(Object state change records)
• • • •
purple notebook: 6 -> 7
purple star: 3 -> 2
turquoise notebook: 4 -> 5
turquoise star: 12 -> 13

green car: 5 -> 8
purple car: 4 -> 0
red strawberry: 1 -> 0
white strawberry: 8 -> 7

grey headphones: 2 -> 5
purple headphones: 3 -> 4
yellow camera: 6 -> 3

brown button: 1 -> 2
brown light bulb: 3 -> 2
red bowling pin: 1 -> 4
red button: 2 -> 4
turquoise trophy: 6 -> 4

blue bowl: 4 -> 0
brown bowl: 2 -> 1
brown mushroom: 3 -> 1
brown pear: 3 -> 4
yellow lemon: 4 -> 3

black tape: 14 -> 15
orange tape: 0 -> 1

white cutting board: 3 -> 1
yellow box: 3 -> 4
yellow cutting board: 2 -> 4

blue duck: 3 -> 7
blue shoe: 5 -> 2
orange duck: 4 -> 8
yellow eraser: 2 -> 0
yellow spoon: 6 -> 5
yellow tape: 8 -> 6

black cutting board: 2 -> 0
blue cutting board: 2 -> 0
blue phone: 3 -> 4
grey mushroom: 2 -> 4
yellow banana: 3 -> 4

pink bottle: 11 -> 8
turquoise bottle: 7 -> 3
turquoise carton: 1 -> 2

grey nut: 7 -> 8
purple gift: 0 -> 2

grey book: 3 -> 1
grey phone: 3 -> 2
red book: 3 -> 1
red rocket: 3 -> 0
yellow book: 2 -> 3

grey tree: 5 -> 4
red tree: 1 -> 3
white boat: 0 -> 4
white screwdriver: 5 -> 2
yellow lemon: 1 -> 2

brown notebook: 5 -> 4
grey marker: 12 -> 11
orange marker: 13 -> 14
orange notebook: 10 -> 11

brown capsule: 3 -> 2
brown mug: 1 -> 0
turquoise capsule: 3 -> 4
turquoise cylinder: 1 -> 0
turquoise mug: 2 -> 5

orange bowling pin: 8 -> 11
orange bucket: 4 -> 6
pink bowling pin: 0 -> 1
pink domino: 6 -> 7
• • • •
§ YOUR ASSIGNMENT
Write out again, exactly, the line containing "black tape: 14 -> 15" and every later line of the records. Omit the rest.

§ YOUR SOLUTION
black tape: 14 -> 15
orange tape: 0 -> 1

white cutting board: 3 -> 1
yellow box: 3 -> 4
yellow cutting board: 2 -> 4

blue duck: 3 -> 7
blue shoe: 5 -> 2
orange duck: 4 -> 8
yellow eraser: 2 -> 0
yellow spoon: 6 -> 5
yellow tape: 8 -> 6

black cutting board: 2 -> 0
blue cutting board: 2 -> 0
blue phone: 3 -> 4
grey mushroom: 2 -> 4
yellow banana: 3 -> 4

pink bottle: 11 -> 8
turquoise bottle: 7 -> 3
turquoise carton: 1 -> 2

grey nut: 7 -> 8
purple gift: 0 -> 2

grey book: 3 -> 1
grey phone: 3 -> 2
red book: 3 -> 1
red rocket: 3 -> 0
yellow book: 2 -> 3

grey tree: 5 -> 4
red tree: 1 -> 3
white boat: 0 -> 4
white screwdriver: 5 -> 2
yellow lemon: 1 -> 2

brown notebook: 5 -> 4
grey marker: 12 -> 11
orange marker: 13 -> 14
orange notebook: 10 -> 11

brown capsule: 3 -> 2
brown mug: 1 -> 0
turquoise capsule: 3 -> 4
turquoise cylinder: 1 -> 0
turquoise mug: 2 -> 5

orange bowling pin: 8 -> 11
orange bucket: 4 -> 6
pink bowling pin: 0 -> 1
pink domino: 6 -> 7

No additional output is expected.